What to produce – With the pictures removed, please write out every line below exactly as given.

Dataset section –
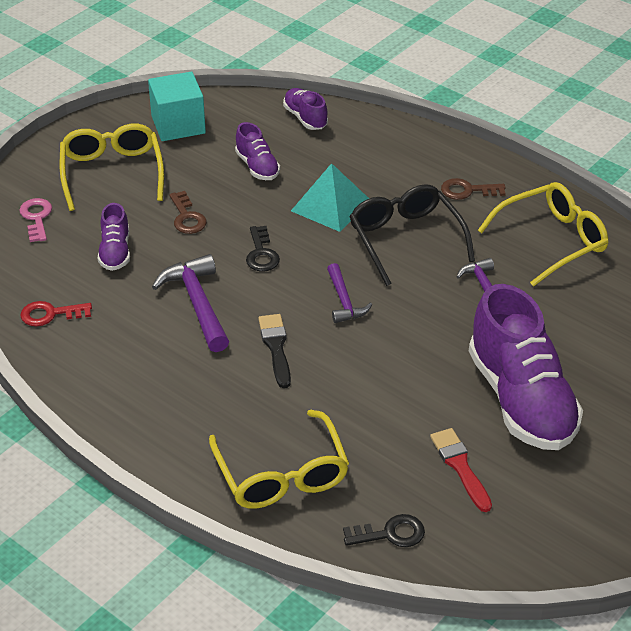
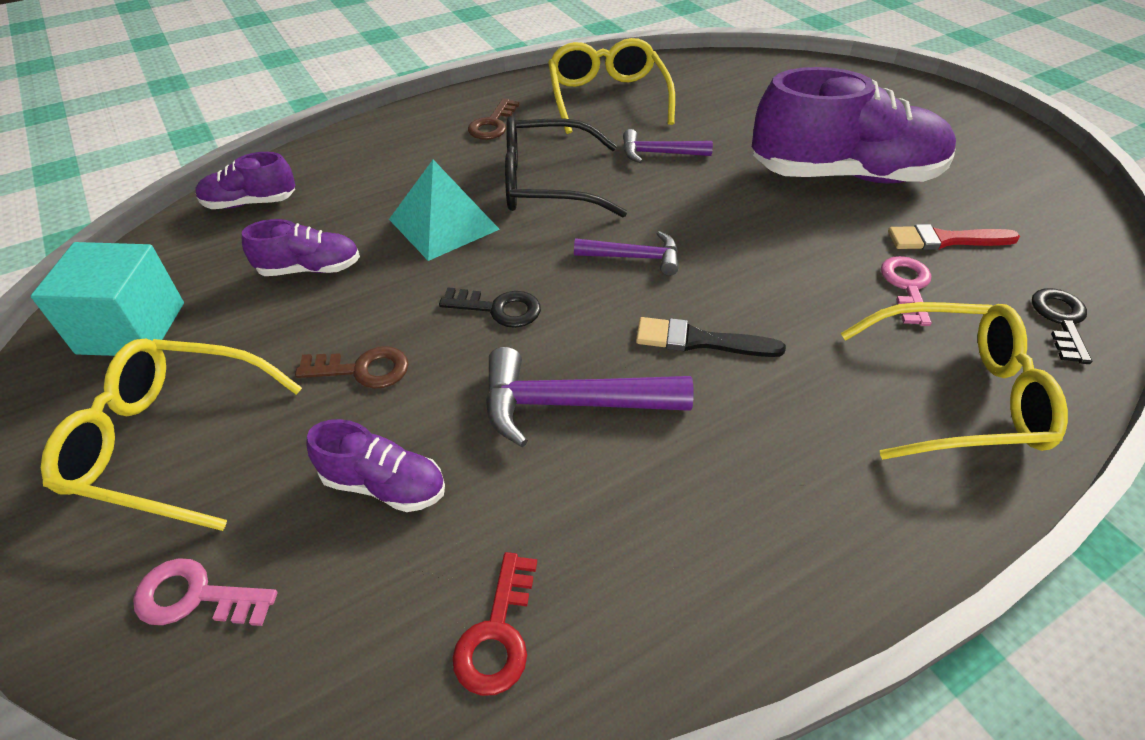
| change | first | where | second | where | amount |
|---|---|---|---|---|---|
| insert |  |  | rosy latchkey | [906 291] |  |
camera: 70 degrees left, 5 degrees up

Your response –
| change | first | where | second | where | amount |
|---|---|---|---|---|---|
| insert |  |  | rosy latchkey | [906 291] |  |
camera: 70 degrees left, 5 degrees up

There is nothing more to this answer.